● **WORK REQUEST**: Please print, exactly as written, the line containing "D1: none -> LED (A W3, K W15)" and each line after it through the end of the material; pictures stay out.
### INPUT
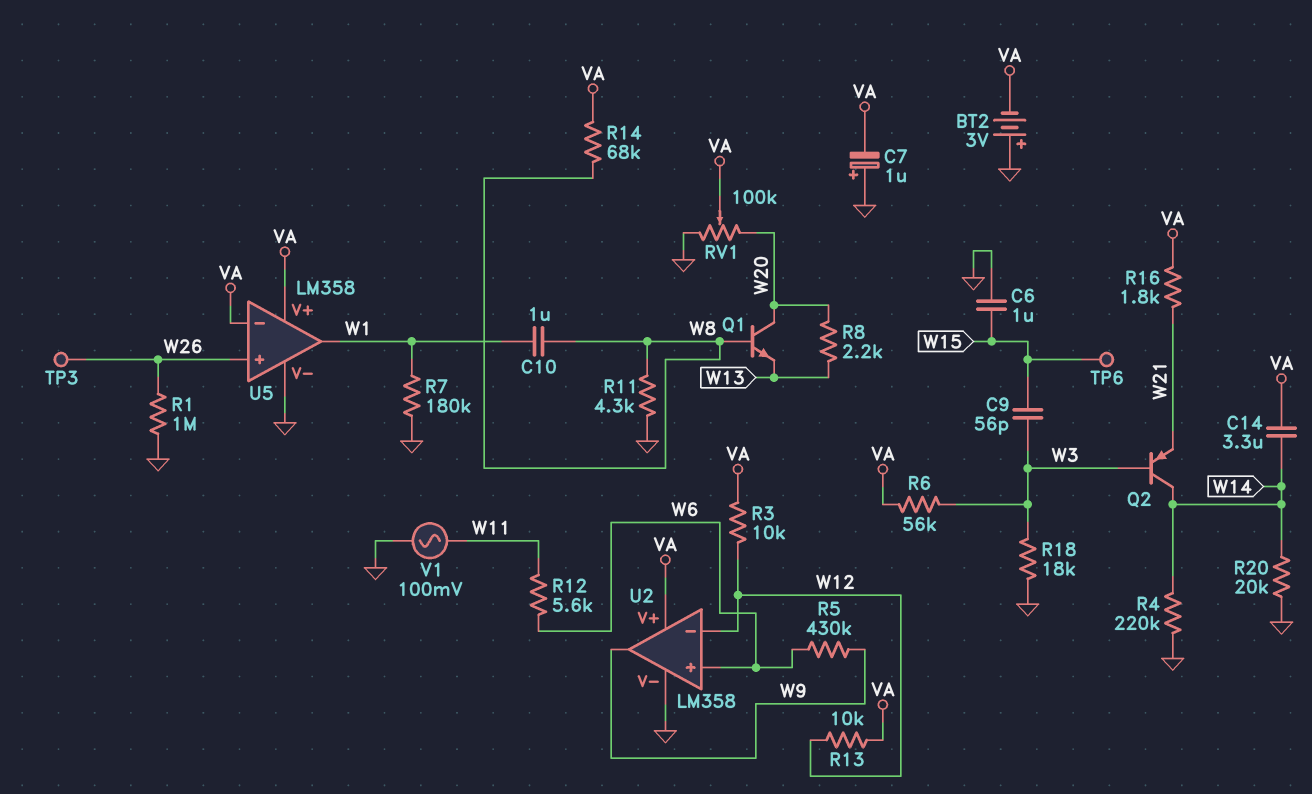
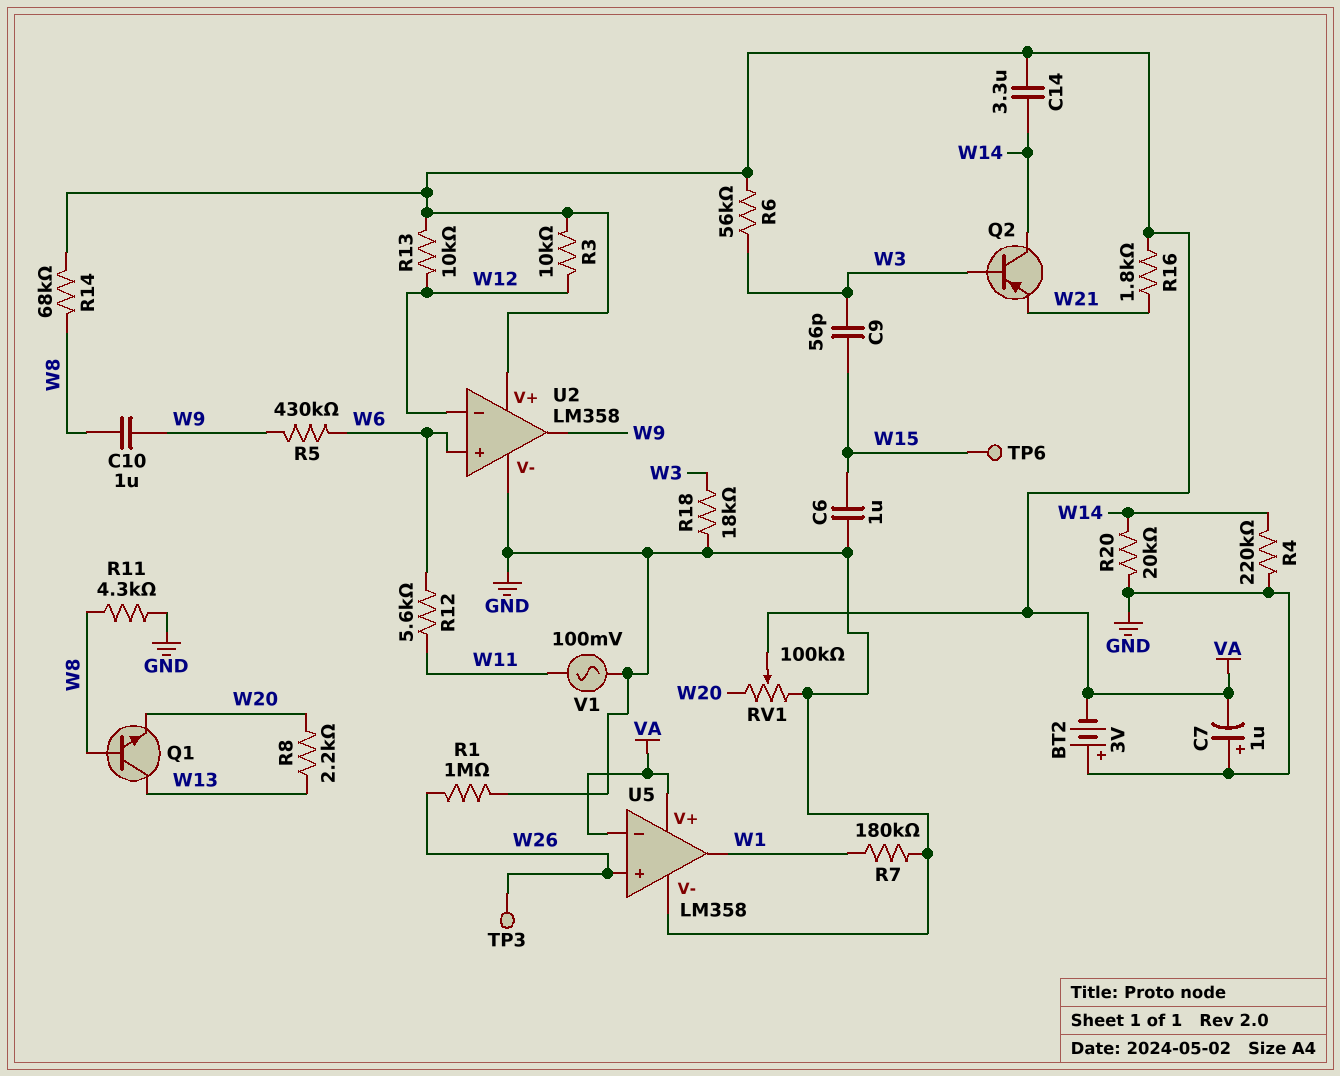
C10: 1uF (W1, W8) -> 1uF (W8, W9)
Q1: NPN (B W8, C W20, E W13) -> NPN (B W8, C W13, E W20)

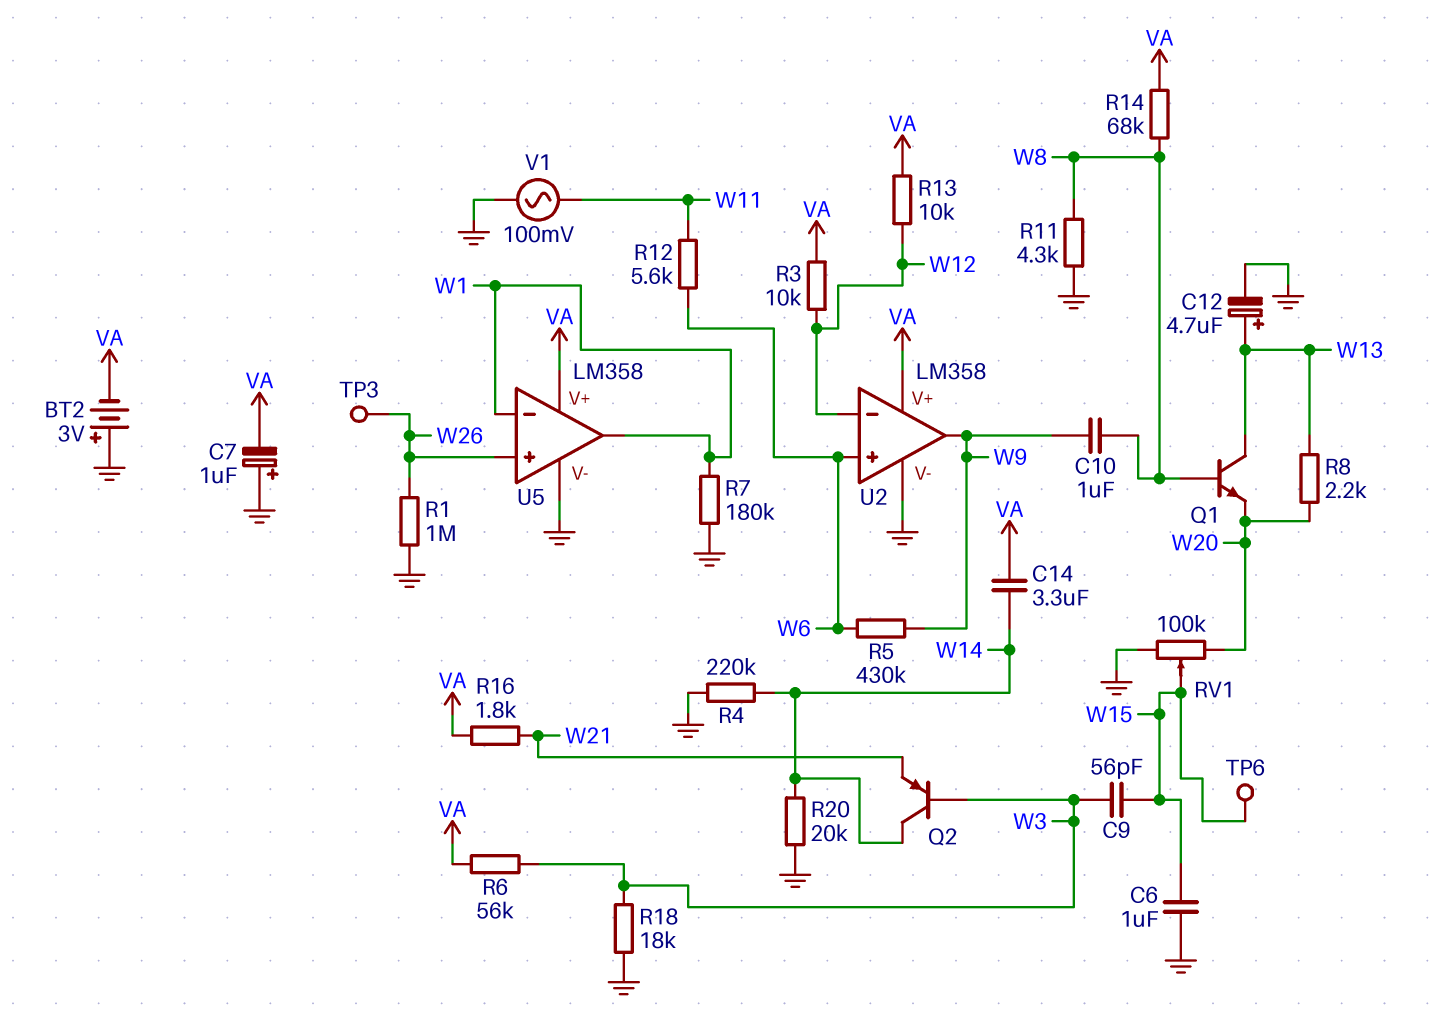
C12: none -> 4.7uF (plus W13, minus GND)
RV1: 100k (GND, W20, wiper VA) -> 100k (GND, W20, wiper W15)
U5 pin in-: VA -> W1

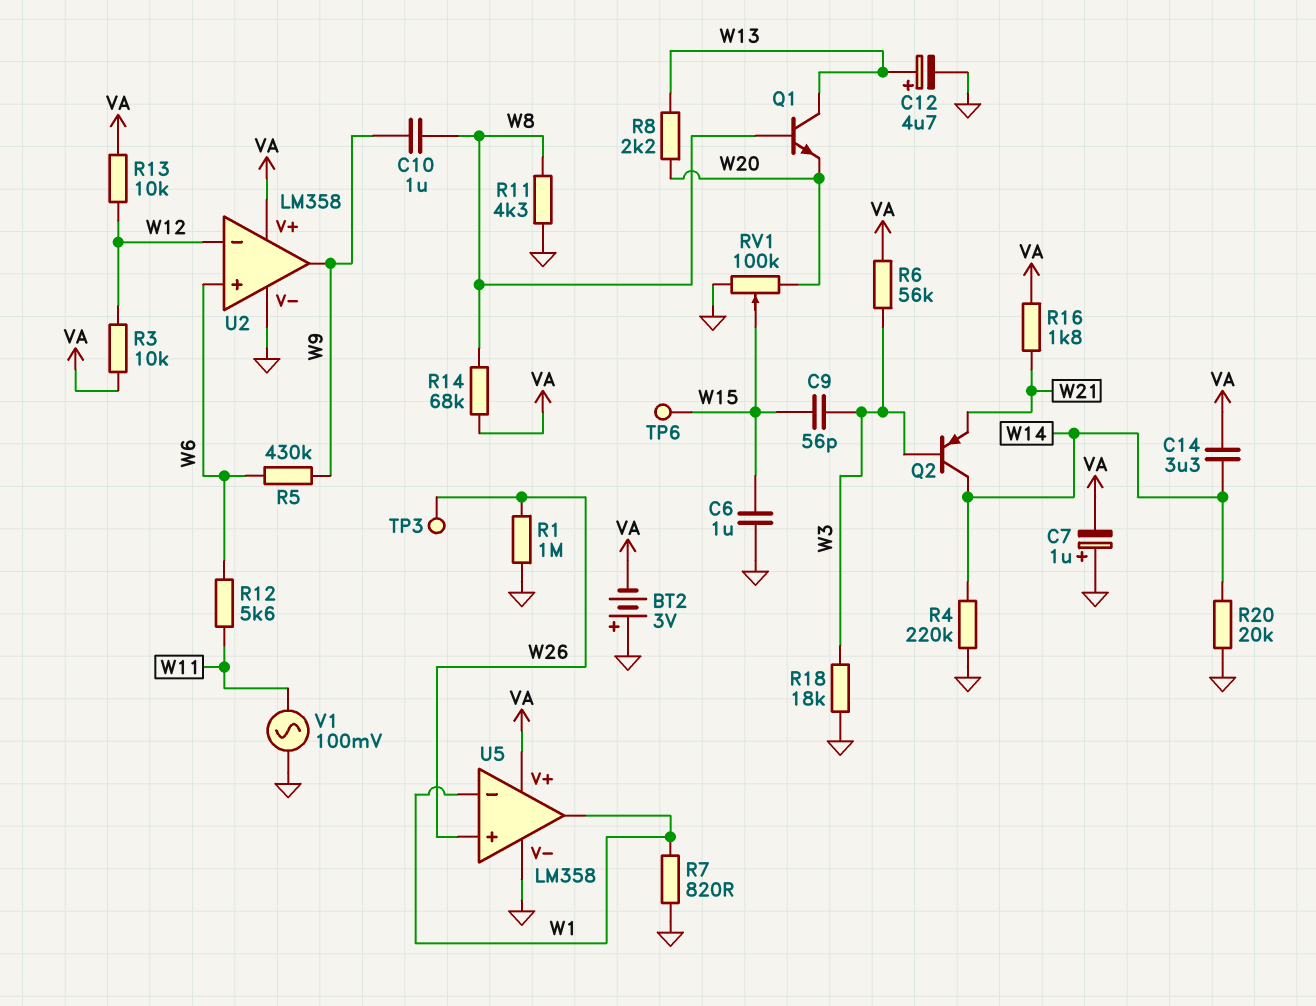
R7: 180k (GND, W1) -> 820 (GND, W1)

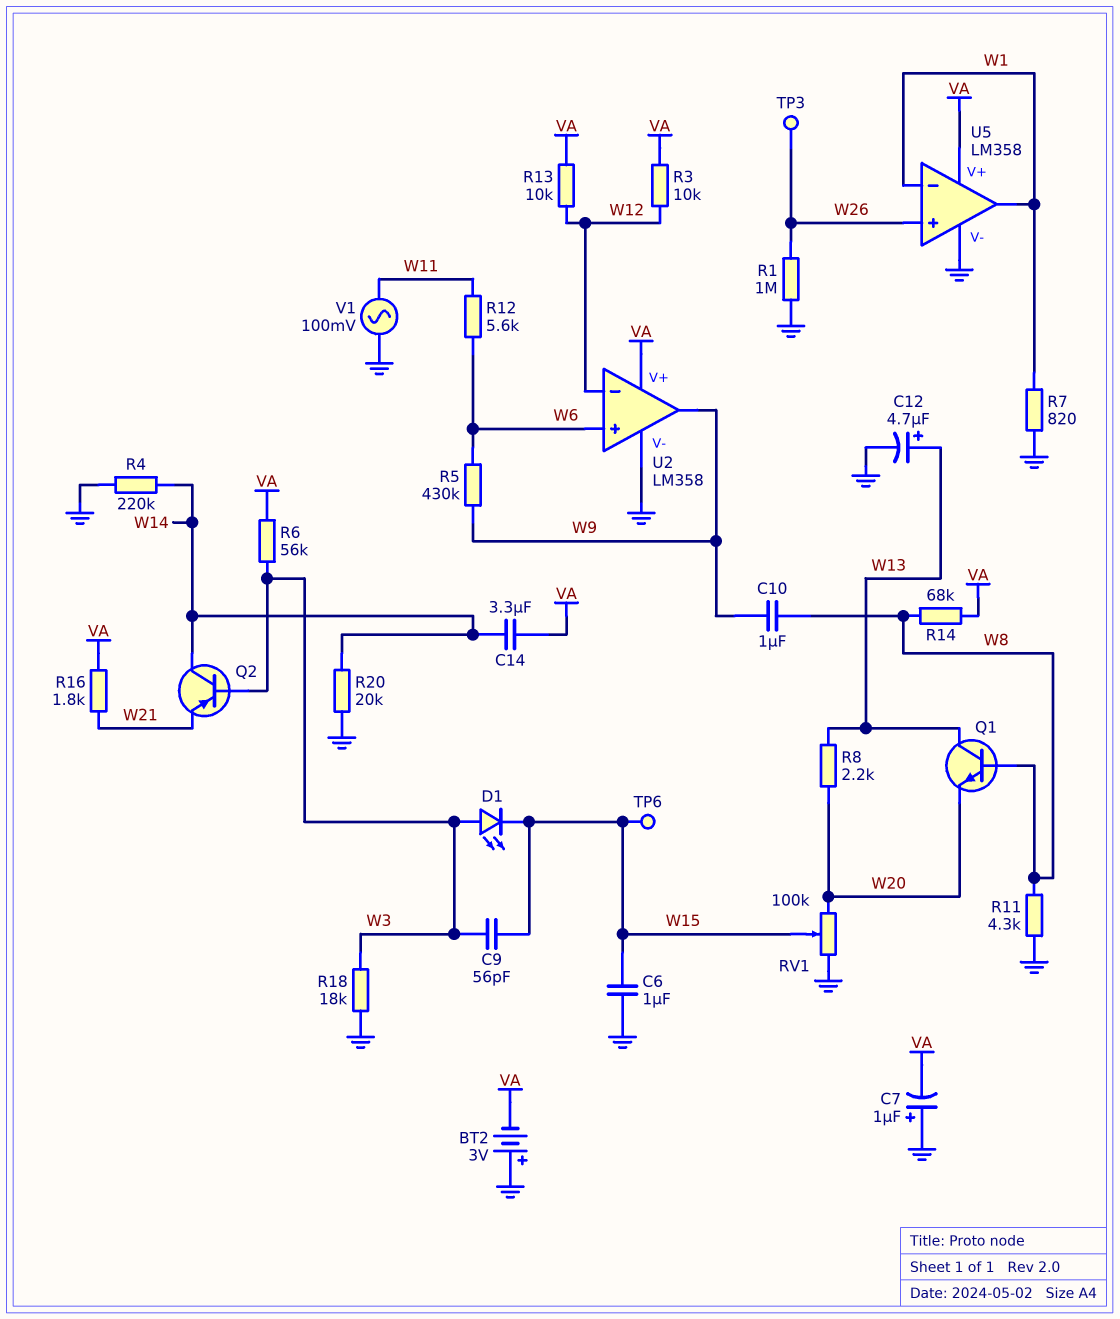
D1: none -> LED (A W3, K W15)

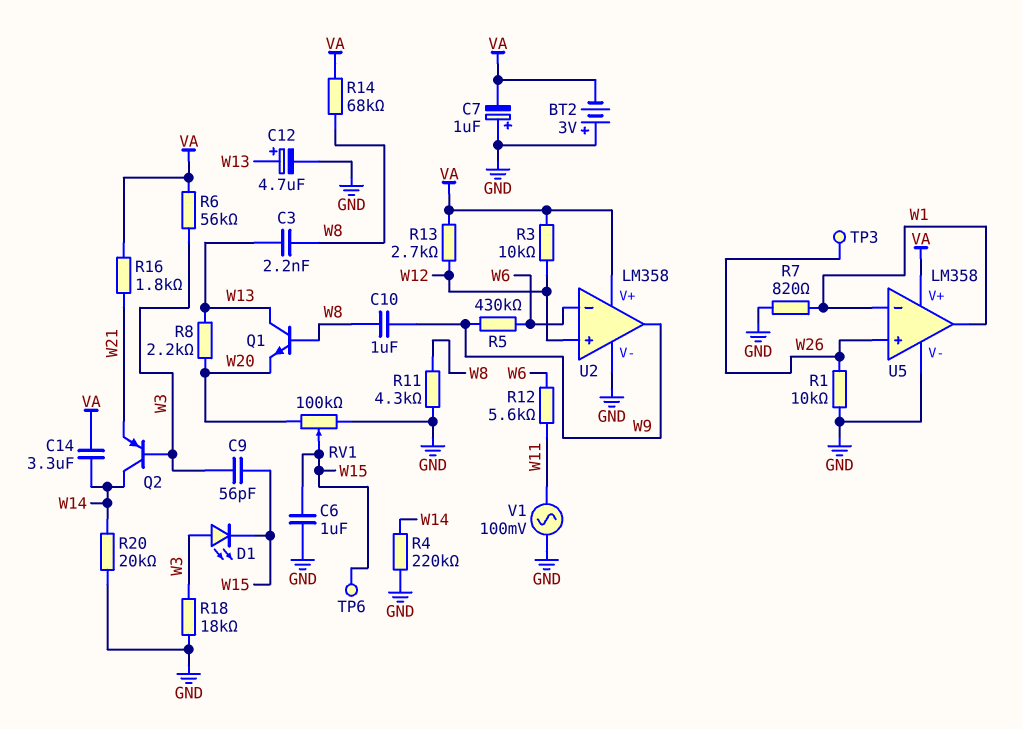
C3: none -> 2.2nF (W8, W13)
R1: 1M (GND, W26) -> 10k (GND, W26)
R13: 10k (VA, W12) -> 2.7k (VA, W12)
U2 pin in+: W6 -> W12
U2 pin in-: W12 -> W6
######
● **SOLUTION FOR THIS PROBLEM**:
D1: none -> LED (A W3, K W15)

C3: none -> 2.2nF (W8, W13)
R1: 1M (GND, W26) -> 10k (GND, W26)
R13: 10k (VA, W12) -> 2.7k (VA, W12)
U2 pin in+: W6 -> W12
U2 pin in-: W12 -> W6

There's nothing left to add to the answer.